▶ [What you are asked to do] Provide again, from the entries below, every line from the one containing "none -> brown brick K4:L4 level 1" through the one containing "none -> red round brick E10:F11 level 1", exactly as written, and no other line.
*** Data for analysis ***
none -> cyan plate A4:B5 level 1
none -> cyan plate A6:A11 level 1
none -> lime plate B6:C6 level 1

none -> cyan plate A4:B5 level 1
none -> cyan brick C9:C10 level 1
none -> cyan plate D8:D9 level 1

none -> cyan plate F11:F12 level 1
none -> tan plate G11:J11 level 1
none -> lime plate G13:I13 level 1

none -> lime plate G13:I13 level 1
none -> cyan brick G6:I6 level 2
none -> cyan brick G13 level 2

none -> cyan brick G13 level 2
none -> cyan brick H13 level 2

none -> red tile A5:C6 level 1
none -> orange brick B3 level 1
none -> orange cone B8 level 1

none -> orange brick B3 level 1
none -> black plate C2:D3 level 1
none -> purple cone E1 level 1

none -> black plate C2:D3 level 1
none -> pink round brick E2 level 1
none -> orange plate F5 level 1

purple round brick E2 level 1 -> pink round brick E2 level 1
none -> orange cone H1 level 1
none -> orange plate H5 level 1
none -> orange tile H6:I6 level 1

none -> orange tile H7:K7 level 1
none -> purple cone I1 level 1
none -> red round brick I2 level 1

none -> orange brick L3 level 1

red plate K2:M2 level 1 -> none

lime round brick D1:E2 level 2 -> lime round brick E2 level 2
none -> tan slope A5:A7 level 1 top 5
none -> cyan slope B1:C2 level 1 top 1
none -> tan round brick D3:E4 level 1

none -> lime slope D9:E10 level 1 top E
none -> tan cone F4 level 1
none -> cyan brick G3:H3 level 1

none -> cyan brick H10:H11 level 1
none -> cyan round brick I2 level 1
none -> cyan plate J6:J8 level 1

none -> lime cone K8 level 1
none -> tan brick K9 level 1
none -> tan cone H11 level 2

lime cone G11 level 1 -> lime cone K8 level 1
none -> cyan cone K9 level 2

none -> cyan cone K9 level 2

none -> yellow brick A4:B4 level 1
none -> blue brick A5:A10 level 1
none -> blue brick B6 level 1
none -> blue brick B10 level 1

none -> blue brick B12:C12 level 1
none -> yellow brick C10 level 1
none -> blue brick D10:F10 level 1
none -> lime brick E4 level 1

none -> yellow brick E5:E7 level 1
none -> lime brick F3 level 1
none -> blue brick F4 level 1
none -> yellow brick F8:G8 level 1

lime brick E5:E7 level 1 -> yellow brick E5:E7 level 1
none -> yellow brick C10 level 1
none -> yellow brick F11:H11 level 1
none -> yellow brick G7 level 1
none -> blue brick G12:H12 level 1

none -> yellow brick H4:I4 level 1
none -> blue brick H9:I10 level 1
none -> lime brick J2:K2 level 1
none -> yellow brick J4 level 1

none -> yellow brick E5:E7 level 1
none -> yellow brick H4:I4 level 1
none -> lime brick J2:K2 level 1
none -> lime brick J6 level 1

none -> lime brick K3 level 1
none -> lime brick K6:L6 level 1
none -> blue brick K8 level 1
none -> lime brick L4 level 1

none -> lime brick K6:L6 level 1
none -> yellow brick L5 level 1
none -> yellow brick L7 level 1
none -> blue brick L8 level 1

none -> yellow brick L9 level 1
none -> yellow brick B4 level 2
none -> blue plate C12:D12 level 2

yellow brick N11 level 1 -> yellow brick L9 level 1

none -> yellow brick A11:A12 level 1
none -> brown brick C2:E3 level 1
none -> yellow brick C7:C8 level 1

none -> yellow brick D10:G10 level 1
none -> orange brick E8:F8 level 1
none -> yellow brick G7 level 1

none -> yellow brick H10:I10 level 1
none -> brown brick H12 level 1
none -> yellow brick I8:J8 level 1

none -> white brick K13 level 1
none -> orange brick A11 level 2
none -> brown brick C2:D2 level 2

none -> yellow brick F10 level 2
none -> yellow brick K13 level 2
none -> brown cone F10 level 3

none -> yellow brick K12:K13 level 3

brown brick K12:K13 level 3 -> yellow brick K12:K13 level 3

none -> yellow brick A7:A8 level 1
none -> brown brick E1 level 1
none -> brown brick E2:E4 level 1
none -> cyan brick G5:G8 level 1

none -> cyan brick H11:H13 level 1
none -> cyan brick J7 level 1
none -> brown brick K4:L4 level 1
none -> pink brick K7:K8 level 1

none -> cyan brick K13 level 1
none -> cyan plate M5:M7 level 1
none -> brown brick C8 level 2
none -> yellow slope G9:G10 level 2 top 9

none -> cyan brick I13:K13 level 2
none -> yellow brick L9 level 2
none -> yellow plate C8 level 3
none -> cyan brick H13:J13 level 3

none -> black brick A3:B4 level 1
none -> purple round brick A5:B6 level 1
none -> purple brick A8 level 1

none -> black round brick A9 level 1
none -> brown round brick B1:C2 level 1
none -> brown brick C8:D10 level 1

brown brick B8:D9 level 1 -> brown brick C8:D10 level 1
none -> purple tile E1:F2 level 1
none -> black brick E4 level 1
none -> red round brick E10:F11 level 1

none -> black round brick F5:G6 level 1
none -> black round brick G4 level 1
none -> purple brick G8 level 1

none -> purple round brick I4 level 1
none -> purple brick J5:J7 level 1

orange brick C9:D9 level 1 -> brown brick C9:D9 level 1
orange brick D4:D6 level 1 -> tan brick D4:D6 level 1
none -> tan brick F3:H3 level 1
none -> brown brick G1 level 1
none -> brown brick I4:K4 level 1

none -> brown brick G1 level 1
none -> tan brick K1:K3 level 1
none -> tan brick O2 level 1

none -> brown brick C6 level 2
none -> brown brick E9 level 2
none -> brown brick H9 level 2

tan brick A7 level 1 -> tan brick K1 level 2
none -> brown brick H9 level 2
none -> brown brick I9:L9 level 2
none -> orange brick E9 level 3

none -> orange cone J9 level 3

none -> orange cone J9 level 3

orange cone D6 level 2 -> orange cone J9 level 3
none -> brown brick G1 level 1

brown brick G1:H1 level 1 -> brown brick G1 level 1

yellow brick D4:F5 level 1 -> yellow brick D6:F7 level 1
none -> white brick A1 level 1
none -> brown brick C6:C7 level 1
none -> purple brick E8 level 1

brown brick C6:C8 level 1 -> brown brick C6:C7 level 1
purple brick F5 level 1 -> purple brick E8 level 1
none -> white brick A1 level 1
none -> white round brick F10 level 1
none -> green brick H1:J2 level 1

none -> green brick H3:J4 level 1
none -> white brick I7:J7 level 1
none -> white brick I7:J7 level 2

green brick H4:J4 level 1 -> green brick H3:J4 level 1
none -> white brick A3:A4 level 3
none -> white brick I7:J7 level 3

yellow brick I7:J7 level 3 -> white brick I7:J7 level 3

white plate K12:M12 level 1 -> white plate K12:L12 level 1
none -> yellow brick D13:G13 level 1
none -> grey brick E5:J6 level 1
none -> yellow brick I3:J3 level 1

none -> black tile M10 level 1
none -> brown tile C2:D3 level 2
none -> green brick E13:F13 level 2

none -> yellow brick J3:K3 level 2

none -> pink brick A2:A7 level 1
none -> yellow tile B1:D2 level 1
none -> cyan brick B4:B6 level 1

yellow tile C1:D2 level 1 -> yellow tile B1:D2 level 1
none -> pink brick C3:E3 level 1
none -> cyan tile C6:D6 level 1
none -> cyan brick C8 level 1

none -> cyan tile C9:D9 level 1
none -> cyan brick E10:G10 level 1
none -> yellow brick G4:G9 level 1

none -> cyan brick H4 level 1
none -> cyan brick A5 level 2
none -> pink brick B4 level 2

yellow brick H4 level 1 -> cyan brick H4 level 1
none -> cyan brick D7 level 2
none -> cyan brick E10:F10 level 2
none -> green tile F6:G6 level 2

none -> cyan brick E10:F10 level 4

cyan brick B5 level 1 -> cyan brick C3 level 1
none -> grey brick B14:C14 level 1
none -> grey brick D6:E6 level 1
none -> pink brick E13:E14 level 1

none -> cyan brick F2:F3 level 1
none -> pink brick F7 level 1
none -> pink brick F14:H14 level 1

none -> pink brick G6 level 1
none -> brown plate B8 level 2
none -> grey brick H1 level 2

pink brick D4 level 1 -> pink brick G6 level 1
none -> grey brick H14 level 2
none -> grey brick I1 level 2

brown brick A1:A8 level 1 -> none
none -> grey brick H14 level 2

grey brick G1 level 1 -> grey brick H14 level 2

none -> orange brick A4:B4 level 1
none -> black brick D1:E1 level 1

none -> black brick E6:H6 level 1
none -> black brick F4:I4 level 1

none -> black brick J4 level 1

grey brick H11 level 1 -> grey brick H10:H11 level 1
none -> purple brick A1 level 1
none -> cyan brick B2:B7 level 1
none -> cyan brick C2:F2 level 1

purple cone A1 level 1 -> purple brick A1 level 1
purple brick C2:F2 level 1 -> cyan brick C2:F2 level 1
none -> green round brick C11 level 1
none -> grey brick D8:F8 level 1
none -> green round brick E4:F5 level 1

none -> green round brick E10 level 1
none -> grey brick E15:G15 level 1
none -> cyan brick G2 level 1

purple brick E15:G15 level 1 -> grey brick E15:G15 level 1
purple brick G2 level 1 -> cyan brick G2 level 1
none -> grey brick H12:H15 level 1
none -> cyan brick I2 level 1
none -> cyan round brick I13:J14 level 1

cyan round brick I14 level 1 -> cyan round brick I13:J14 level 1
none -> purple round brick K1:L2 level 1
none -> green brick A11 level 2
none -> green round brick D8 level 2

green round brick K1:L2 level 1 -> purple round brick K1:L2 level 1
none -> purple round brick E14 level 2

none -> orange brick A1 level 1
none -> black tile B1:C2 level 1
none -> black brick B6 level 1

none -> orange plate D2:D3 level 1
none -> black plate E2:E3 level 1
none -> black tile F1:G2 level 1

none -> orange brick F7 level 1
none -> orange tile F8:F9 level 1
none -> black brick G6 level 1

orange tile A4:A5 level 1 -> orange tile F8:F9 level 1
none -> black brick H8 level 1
*** End of Data for analysis ***
▶ [Exercise result]
none -> brown brick K4:L4 level 1
none -> pink brick K7:K8 level 1

none -> cyan brick K13 level 1
none -> cyan plate M5:M7 level 1
none -> brown brick C8 level 2
none -> yellow slope G9:G10 level 2 top 9

none -> cyan brick I13:K13 level 2
none -> yellow brick L9 level 2
none -> yellow plate C8 level 3
none -> cyan brick H13:J13 level 3

none -> black brick A3:B4 level 1
none -> purple round brick A5:B6 level 1
none -> purple brick A8 level 1

none -> black round brick A9 level 1
none -> brown round brick B1:C2 level 1
none -> brown brick C8:D10 level 1

brown brick B8:D9 level 1 -> brown brick C8:D10 level 1
none -> purple tile E1:F2 level 1
none -> black brick E4 level 1
none -> red round brick E10:F11 level 1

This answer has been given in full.